▶ [MATERIAL SUPPLIED]
↓↓↓
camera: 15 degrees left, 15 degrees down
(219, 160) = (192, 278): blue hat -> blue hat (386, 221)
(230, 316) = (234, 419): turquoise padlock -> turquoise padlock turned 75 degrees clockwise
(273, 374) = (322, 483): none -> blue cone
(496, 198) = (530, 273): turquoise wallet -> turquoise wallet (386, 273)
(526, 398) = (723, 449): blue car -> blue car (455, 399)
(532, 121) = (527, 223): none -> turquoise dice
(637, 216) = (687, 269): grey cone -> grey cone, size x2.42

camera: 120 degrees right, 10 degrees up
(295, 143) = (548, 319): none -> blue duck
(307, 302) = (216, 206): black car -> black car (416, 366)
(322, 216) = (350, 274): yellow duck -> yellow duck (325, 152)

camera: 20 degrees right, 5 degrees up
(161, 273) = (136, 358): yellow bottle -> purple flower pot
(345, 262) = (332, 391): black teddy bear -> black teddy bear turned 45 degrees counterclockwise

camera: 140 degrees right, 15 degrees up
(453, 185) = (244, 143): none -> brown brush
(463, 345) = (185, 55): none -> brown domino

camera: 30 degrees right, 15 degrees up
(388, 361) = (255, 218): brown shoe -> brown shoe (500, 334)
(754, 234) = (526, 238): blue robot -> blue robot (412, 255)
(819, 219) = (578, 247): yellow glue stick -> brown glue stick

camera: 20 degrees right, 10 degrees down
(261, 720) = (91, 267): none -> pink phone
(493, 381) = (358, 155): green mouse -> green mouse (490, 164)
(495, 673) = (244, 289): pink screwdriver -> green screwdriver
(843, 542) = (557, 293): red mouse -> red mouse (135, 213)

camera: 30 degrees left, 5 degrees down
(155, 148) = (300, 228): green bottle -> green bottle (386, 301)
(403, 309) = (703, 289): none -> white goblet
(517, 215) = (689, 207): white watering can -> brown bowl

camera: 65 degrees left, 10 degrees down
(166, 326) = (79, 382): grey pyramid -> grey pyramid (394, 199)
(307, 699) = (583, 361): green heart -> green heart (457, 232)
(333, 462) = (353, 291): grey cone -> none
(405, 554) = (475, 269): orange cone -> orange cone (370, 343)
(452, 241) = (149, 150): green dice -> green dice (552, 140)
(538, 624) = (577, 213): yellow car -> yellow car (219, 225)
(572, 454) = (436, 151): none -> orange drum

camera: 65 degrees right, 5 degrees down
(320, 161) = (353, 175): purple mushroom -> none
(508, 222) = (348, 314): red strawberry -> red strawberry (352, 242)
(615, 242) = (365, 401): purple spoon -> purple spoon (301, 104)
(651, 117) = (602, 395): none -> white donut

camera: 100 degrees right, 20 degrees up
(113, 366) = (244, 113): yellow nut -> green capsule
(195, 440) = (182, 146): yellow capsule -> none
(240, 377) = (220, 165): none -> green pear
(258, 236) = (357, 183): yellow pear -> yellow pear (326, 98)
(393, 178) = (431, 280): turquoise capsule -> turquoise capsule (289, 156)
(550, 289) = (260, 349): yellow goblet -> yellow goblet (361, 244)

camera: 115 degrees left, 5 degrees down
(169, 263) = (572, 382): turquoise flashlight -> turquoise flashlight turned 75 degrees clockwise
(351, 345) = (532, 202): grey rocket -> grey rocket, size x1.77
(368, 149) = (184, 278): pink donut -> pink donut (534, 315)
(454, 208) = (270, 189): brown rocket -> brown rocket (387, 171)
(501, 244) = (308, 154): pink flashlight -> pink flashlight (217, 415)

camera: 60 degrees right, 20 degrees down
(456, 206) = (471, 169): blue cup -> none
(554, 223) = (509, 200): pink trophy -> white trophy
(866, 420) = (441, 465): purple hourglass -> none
↑↑↑
▶ [WHAT THIS TASK INVOLVES] Copy out the data exactly, keeping each line whole.

▶ [ANSWER BOX]
camera: 15 degrees left, 15 degrees down
(219, 160) = (192, 278): blue hat -> blue hat (386, 221)
(230, 316) = (234, 419): turquoise padlock -> turquoise padlock turned 75 degrees clockwise
(273, 374) = (322, 483): none -> blue cone
(496, 198) = (530, 273): turquoise wallet -> turquoise wallet (386, 273)
(526, 398) = (723, 449): blue car -> blue car (455, 399)
(532, 121) = (527, 223): none -> turquoise dice
(637, 216) = (687, 269): grey cone -> grey cone, size x2.42

camera: 120 degrees right, 10 degrees up
(295, 143) = (548, 319): none -> blue duck
(307, 302) = (216, 206): black car -> black car (416, 366)
(322, 216) = (350, 274): yellow duck -> yellow duck (325, 152)

camera: 20 degrees right, 5 degrees up
(161, 273) = (136, 358): yellow bottle -> purple flower pot
(345, 262) = (332, 391): black teddy bear -> black teddy bear turned 45 degrees counterclockwise

camera: 140 degrees right, 15 degrees up
(453, 185) = (244, 143): none -> brown brush
(463, 345) = (185, 55): none -> brown domino

camera: 30 degrees right, 15 degrees up
(388, 361) = (255, 218): brown shoe -> brown shoe (500, 334)
(754, 234) = (526, 238): blue robot -> blue robot (412, 255)
(819, 219) = (578, 247): yellow glue stick -> brown glue stick

camera: 20 degrees right, 10 degrees down
(261, 720) = (91, 267): none -> pink phone
(493, 381) = (358, 155): green mouse -> green mouse (490, 164)
(495, 673) = (244, 289): pink screwdriver -> green screwdriver
(843, 542) = (557, 293): red mouse -> red mouse (135, 213)

camera: 30 degrees left, 5 degrees down
(155, 148) = (300, 228): green bottle -> green bottle (386, 301)
(403, 309) = (703, 289): none -> white goblet
(517, 215) = (689, 207): white watering can -> brown bowl

camera: 65 degrees left, 10 degrees down
(166, 326) = (79, 382): grey pyramid -> grey pyramid (394, 199)
(307, 699) = (583, 361): green heart -> green heart (457, 232)
(333, 462) = (353, 291): grey cone -> none
(405, 554) = (475, 269): orange cone -> orange cone (370, 343)
(452, 241) = (149, 150): green dice -> green dice (552, 140)
(538, 624) = (577, 213): yellow car -> yellow car (219, 225)
(572, 454) = (436, 151): none -> orange drum

camera: 65 degrees right, 5 degrees down
(320, 161) = (353, 175): purple mushroom -> none
(508, 222) = (348, 314): red strawberry -> red strawberry (352, 242)
(615, 242) = (365, 401): purple spoon -> purple spoon (301, 104)
(651, 117) = (602, 395): none -> white donut

camera: 100 degrees right, 20 degrees up
(113, 366) = (244, 113): yellow nut -> green capsule
(195, 440) = (182, 146): yellow capsule -> none
(240, 377) = (220, 165): none -> green pear
(258, 236) = (357, 183): yellow pear -> yellow pear (326, 98)
(393, 178) = (431, 280): turquoise capsule -> turquoise capsule (289, 156)
(550, 289) = (260, 349): yellow goblet -> yellow goblet (361, 244)

camera: 115 degrees left, 5 degrees down
(169, 263) = (572, 382): turquoise flashlight -> turquoise flashlight turned 75 degrees clockwise
(351, 345) = (532, 202): grey rocket -> grey rocket, size x1.77
(368, 149) = (184, 278): pink donut -> pink donut (534, 315)
(454, 208) = (270, 189): brown rocket -> brown rocket (387, 171)
(501, 244) = (308, 154): pink flashlight -> pink flashlight (217, 415)

camera: 60 degrees right, 20 degrees down
(456, 206) = (471, 169): blue cup -> none
(554, 223) = (509, 200): pink trophy -> white trophy
(866, 420) = (441, 465): purple hourglass -> none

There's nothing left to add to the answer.